Make an exact copy of the listing so that no picture is carried over.

» **Source data**:
==================================================

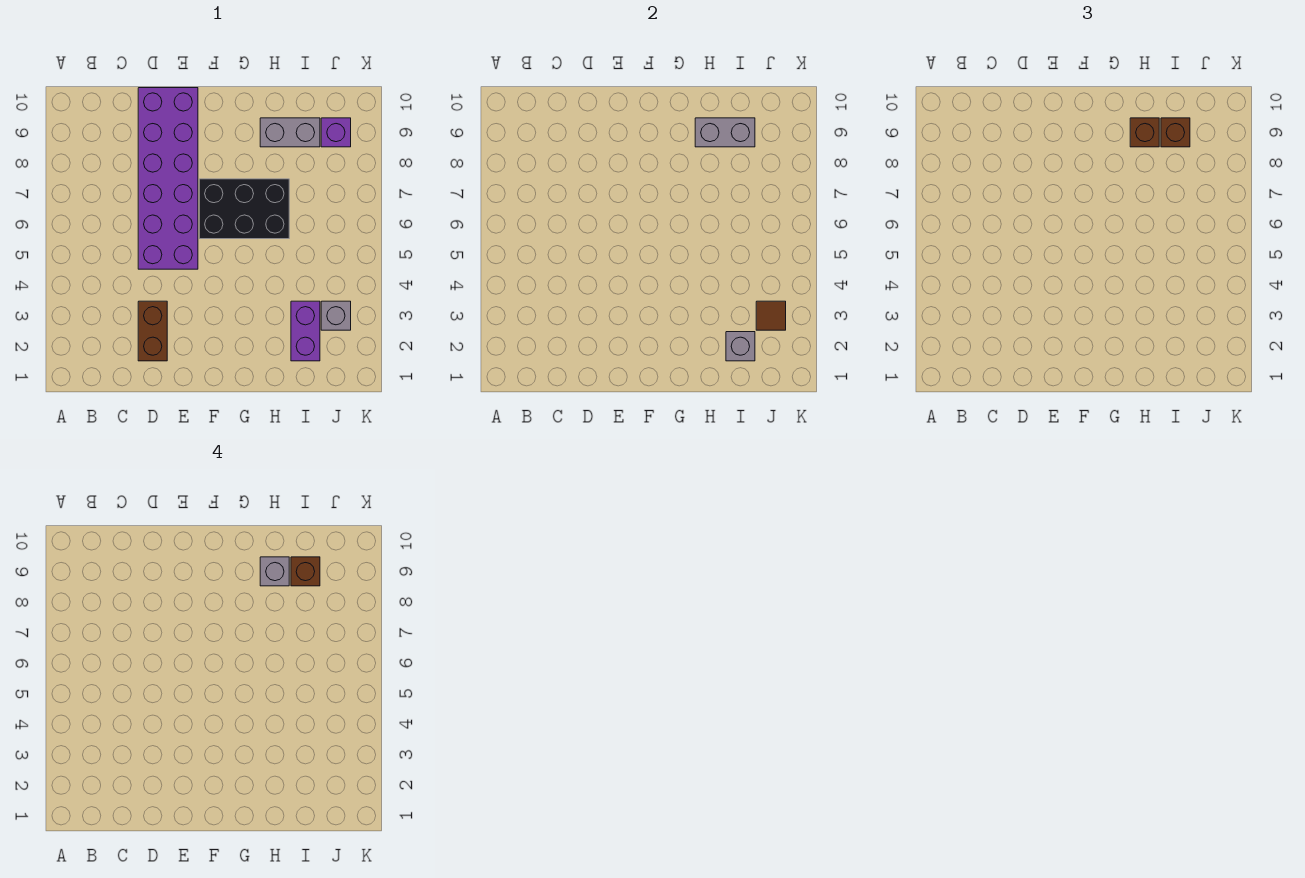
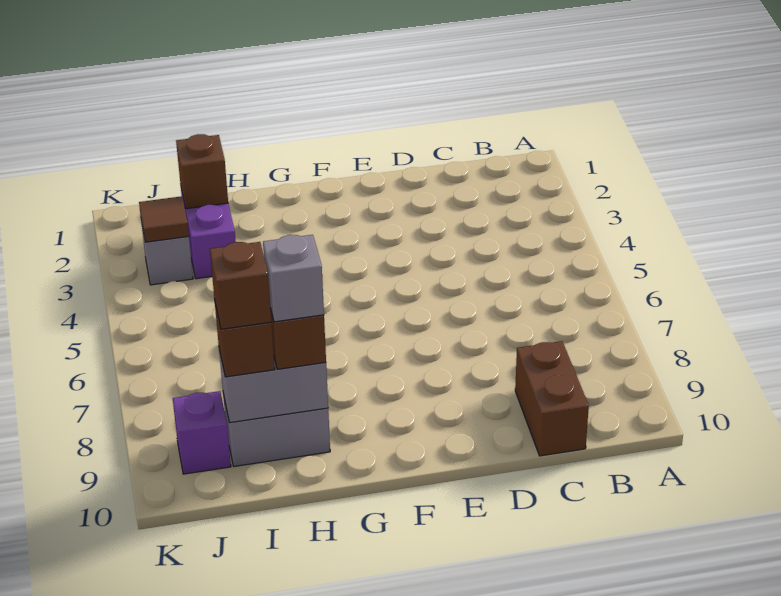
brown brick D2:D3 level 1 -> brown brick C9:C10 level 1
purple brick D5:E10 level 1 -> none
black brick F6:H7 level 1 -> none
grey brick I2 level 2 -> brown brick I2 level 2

==================================================

» **The answer**:
brown brick D2:D3 level 1 -> brown brick C9:C10 level 1
purple brick D5:E10 level 1 -> none
black brick F6:H7 level 1 -> none
grey brick I2 level 2 -> brown brick I2 level 2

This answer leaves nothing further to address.